Before-and-after object listings
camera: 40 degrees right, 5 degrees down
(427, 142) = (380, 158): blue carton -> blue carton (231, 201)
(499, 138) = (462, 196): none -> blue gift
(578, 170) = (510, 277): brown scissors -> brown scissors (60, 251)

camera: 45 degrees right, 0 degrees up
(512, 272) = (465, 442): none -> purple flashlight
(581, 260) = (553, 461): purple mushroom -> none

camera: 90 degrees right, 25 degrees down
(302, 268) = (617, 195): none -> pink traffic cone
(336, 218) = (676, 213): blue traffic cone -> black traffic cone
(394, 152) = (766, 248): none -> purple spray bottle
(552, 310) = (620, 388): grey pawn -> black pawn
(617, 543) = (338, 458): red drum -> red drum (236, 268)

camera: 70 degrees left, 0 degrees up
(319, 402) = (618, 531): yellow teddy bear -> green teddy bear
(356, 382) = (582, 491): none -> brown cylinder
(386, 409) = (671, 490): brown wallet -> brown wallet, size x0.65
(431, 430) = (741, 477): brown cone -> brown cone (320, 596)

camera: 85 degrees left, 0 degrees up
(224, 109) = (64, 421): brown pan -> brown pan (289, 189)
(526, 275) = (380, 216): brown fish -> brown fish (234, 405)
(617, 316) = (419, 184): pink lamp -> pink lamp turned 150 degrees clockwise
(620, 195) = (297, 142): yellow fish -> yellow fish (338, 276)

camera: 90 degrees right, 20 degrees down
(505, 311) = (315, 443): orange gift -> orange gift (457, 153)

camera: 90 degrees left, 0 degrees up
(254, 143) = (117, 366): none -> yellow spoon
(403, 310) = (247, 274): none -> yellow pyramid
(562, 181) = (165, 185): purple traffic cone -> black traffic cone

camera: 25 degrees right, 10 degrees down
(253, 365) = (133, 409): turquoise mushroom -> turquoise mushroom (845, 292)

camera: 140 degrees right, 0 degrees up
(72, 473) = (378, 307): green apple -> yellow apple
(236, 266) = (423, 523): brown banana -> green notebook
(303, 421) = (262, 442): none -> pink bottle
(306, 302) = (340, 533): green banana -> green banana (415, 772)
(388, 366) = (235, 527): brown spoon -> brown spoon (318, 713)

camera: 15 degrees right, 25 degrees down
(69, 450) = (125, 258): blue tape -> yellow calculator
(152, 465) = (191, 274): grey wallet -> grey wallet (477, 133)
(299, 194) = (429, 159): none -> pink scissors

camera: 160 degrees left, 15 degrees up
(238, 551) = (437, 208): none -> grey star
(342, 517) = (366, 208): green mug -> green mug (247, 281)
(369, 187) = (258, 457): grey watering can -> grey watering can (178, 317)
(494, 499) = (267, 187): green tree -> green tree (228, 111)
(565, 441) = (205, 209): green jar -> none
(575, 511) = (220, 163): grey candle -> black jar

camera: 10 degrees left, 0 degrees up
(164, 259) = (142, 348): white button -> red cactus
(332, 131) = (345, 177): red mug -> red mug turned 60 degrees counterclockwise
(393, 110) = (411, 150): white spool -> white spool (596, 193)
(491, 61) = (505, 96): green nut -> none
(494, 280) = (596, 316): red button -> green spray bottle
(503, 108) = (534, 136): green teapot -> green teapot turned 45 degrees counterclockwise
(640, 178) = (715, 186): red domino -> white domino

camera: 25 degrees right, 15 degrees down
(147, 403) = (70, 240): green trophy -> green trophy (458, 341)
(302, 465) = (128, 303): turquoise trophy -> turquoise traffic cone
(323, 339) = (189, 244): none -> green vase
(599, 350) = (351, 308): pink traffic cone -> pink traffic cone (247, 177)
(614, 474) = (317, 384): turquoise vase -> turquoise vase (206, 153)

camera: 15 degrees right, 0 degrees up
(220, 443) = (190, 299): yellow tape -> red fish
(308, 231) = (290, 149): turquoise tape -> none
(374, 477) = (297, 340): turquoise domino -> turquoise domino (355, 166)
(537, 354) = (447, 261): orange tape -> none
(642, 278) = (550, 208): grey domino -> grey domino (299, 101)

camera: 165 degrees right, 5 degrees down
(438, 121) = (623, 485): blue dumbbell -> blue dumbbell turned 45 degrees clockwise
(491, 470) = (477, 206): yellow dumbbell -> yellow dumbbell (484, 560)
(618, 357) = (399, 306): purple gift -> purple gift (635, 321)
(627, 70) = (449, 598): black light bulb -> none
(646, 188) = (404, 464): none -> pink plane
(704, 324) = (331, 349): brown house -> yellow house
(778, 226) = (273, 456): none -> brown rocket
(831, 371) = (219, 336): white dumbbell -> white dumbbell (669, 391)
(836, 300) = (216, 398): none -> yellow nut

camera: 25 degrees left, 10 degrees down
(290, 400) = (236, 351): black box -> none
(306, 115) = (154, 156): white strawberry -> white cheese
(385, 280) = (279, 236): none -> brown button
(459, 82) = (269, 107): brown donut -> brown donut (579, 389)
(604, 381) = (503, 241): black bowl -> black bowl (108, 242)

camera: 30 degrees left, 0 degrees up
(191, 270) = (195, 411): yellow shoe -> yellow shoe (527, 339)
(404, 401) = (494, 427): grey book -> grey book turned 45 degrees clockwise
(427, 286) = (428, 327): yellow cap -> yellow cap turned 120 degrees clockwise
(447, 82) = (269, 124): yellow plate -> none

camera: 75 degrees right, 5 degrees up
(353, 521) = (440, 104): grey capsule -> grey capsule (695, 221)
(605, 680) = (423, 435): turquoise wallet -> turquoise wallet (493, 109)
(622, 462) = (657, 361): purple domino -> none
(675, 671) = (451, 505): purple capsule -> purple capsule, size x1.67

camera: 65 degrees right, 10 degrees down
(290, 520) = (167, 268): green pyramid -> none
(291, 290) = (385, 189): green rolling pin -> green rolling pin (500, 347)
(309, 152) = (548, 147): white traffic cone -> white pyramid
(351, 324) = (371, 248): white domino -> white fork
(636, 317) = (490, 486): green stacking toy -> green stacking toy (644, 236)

Description of the task
Please return all lines from the records that hold the word "pyramid".

Response
(403, 310) = (247, 274): none -> yellow pyramid
(290, 520) = (167, 268): green pyramid -> none
(309, 152) = (548, 147): white traffic cone -> white pyramid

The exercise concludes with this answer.